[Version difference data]
-=-=-=-=-
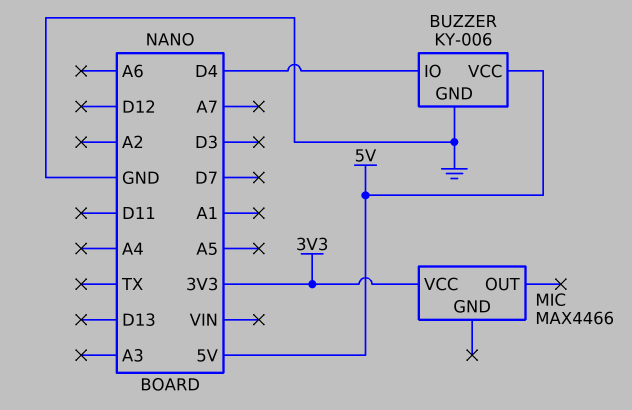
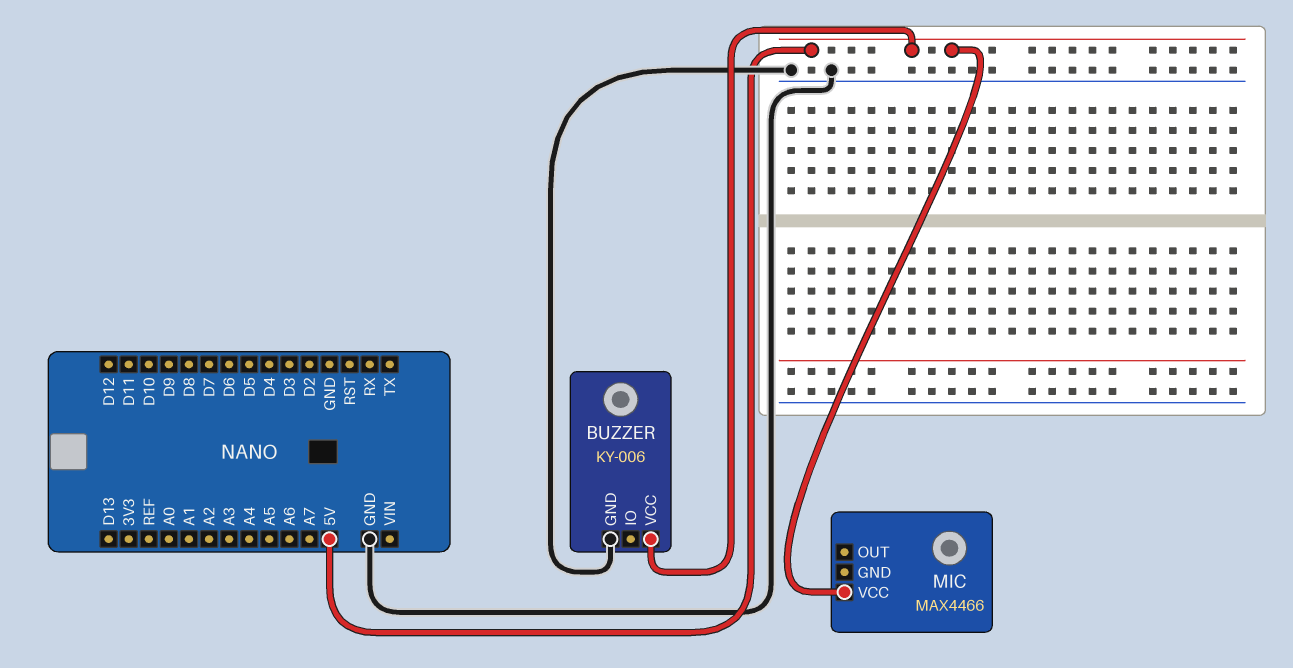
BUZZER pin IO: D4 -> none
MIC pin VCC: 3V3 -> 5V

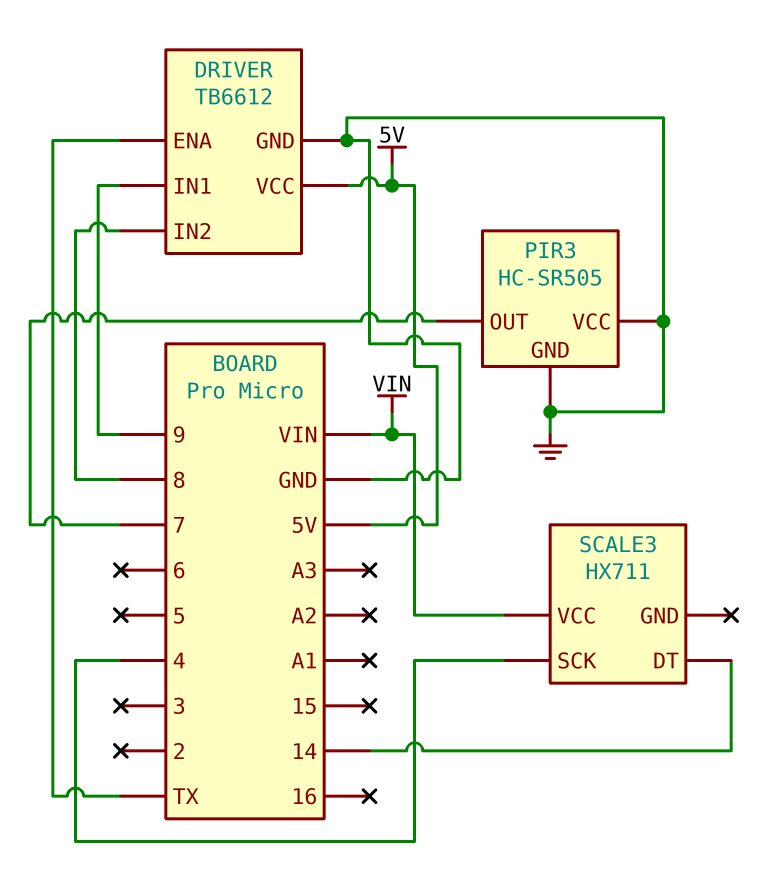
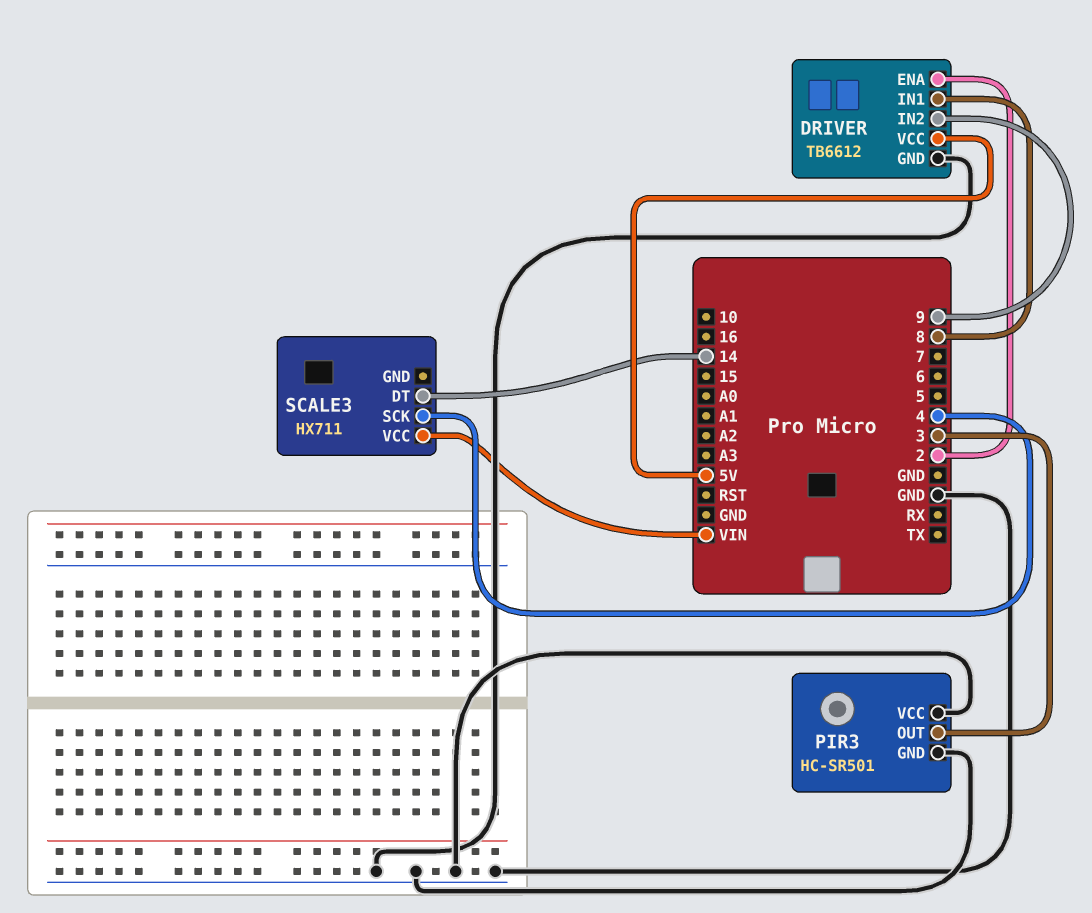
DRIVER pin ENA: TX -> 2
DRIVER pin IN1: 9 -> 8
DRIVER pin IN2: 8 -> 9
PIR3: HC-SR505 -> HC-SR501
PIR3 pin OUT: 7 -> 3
-=-=-=-=-
TASK TO CARRY OUT:
Filter the entries above and return only the lines holding "DRIVER".

EXERCISE OUTPUT:
DRIVER pin ENA: TX -> 2
DRIVER pin IN1: 9 -> 8
DRIVER pin IN2: 8 -> 9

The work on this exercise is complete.